══ Exercise data

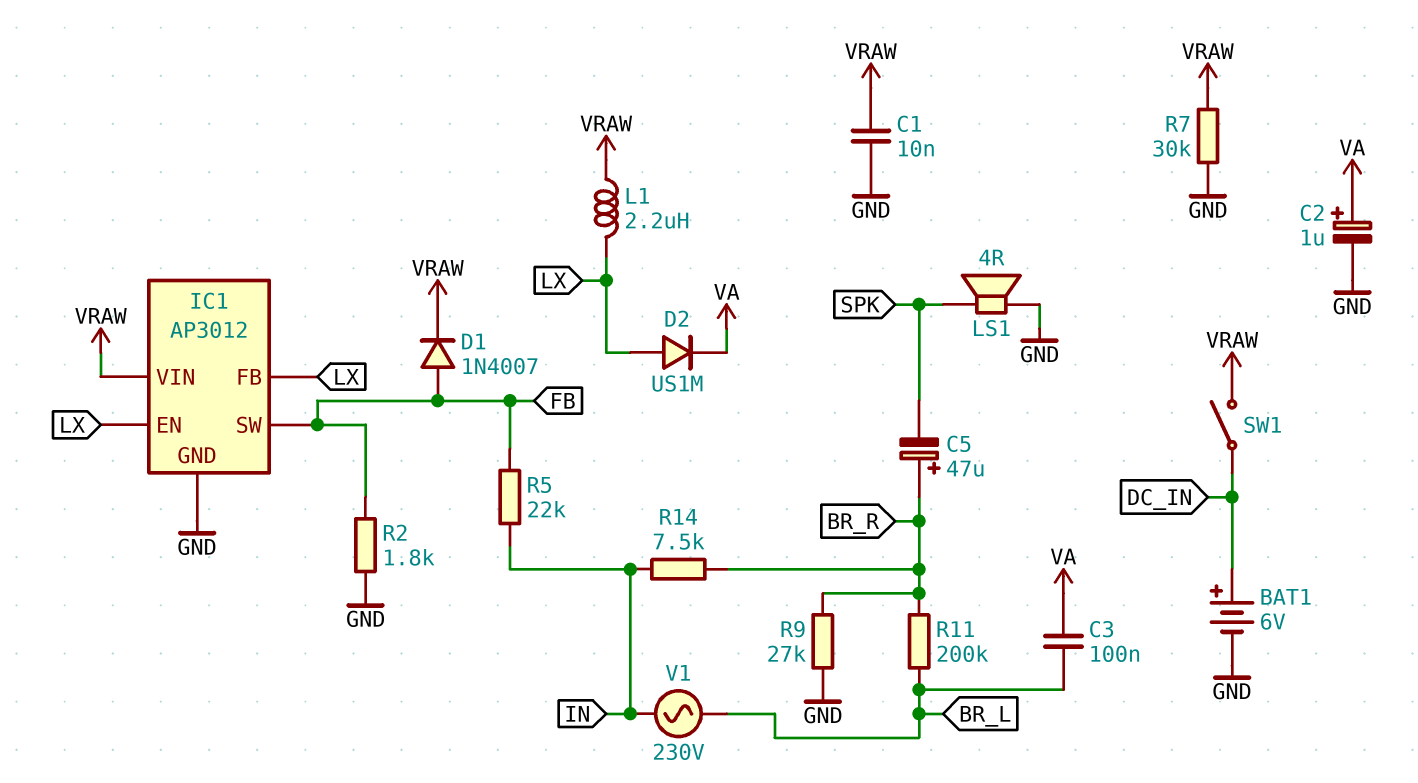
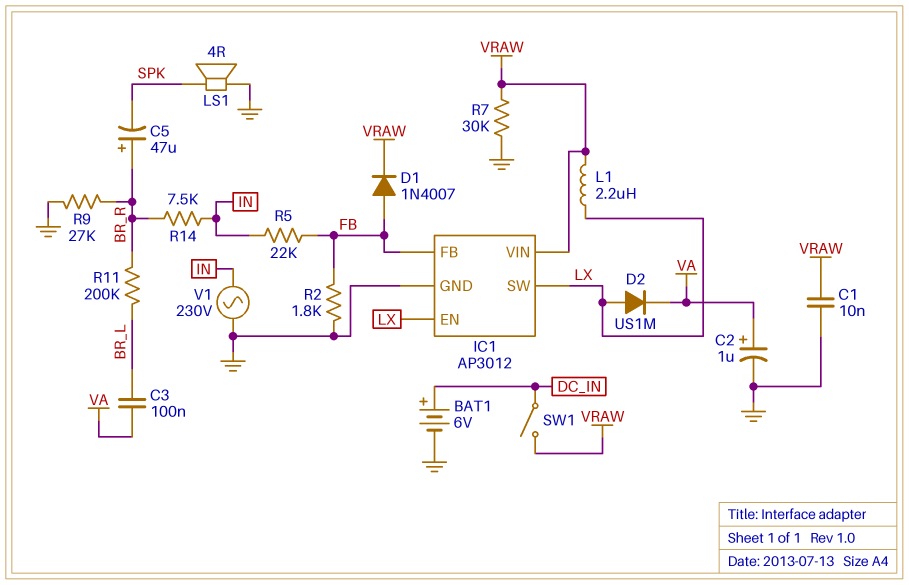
IC1 pin FB: LX -> FB
IC1 pin SW: FB -> LX
V1: AC 230V (BR_L, IN) -> AC 230V (GND, IN)

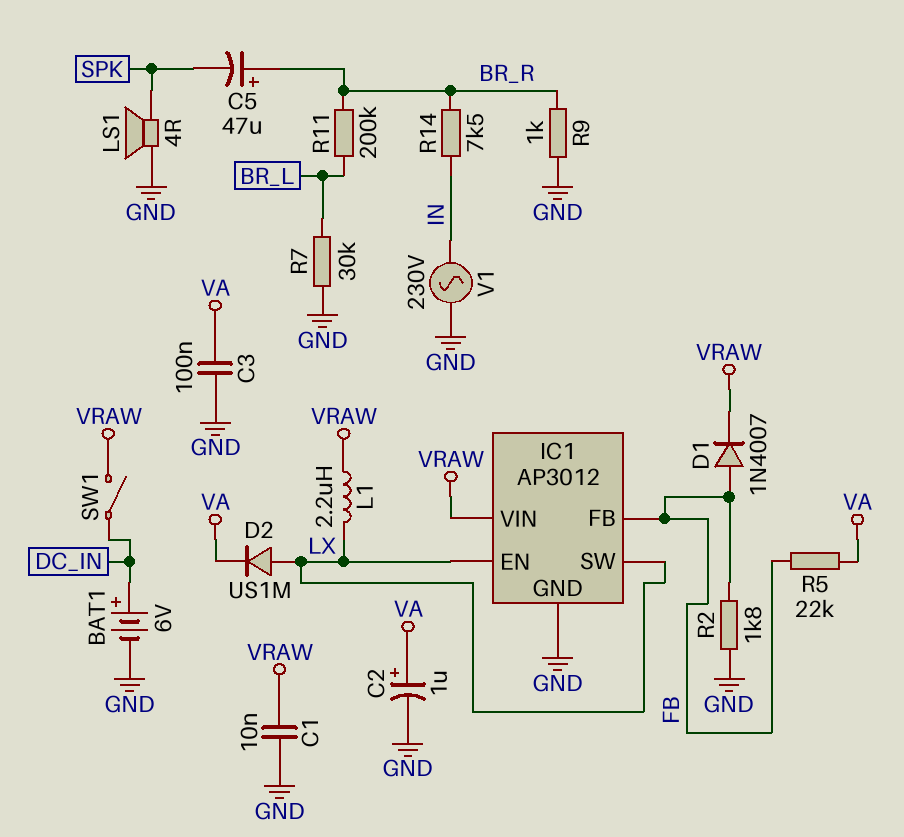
C3: 100nF (BR_L, VA) -> 100nF (GND, VA)
R5: 22k (FB, IN) -> 22k (FB, VA)
R7: 30k (GND, VRAW) -> 30k (BR_L, GND)
R9: 27k (BR_R, GND) -> 1k (BR_R, GND)

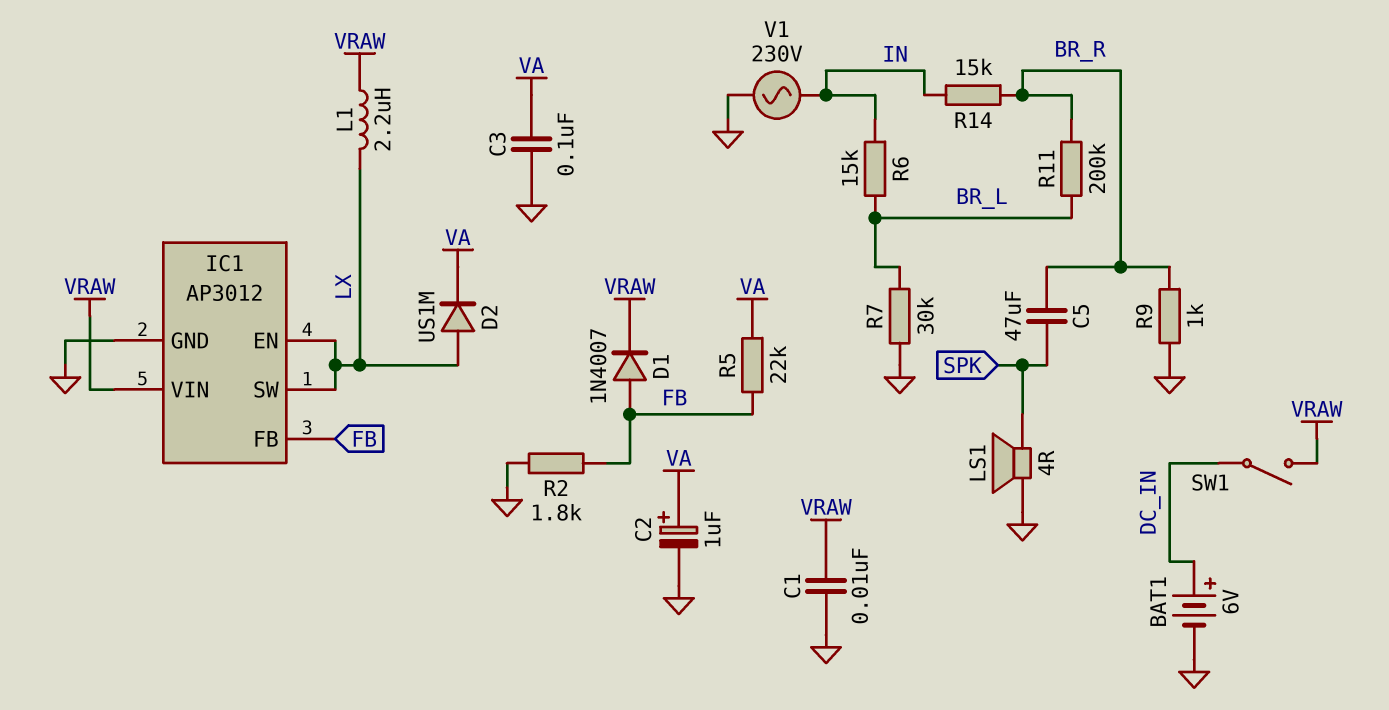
C5: 47uF (plus BR_R, minus SPK) -> 47uF (BR_R, SPK)
R6: none -> 15k (BR_L, IN)
R14: 7.5k (BR_R, IN) -> 15k (BR_R, IN)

════

Task prompt
Take the material above from the line bearing "V1: AC 230V (BR_L, IN) -> AC 230V (GND, IN)" through the line bearing "C5: 47uF (plus" and write it out exactly, both end lines included. Pictures stay out.

Exercise solution
V1: AC 230V (BR_L, IN) -> AC 230V (GND, IN)

C3: 100nF (BR_L, VA) -> 100nF (GND, VA)
R5: 22k (FB, IN) -> 22k (FB, VA)
R7: 30k (GND, VRAW) -> 30k (BR_L, GND)
R9: 27k (BR_R, GND) -> 1k (BR_R, GND)

C5: 47uF (plus BR_R, minus SPK) -> 47uF (BR_R, SPK)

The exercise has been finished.